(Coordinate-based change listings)

== Segment start ==

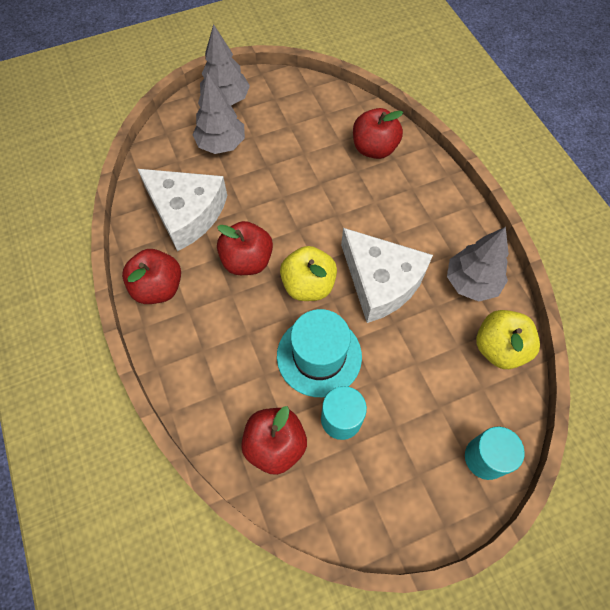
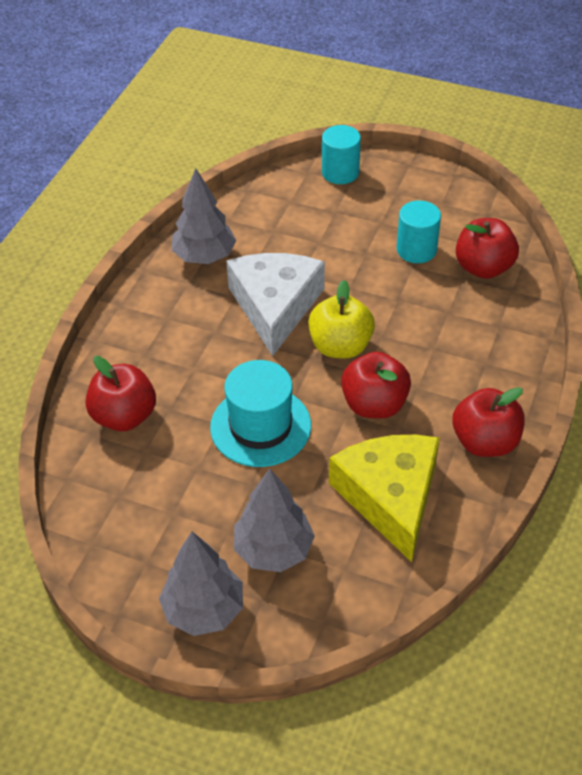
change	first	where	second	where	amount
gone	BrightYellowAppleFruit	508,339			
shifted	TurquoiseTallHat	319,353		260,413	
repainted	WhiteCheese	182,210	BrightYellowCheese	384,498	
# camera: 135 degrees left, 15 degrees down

== Segment end ==

Task item | Set down the data exactly as it appears, without any images.

Answer to the exercise |
change	first	where	second	where	amount
gone	BrightYellowAppleFruit	508,339			
shifted	TurquoiseTallHat	319,353		260,413	
repainted	WhiteCheese	182,210	BrightYellowCheese	384,498	
# camera: 135 degrees left, 15 degrees down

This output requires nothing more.